# Exercise prompt
Your answer should consist of the lines below that hold the word "diode".

Records from a dataset:
=== Section Start ===

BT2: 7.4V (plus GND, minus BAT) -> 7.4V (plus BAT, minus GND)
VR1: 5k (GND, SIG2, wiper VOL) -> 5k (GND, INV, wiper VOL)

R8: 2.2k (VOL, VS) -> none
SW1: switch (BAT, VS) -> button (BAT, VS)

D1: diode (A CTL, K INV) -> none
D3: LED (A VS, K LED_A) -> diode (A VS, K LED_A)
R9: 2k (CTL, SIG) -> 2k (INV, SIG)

=== Section End ===

# Answer box
D1: diode (A CTL, K INV) -> none
D3: LED (A VS, K LED_A) -> diode (A VS, K LED_A)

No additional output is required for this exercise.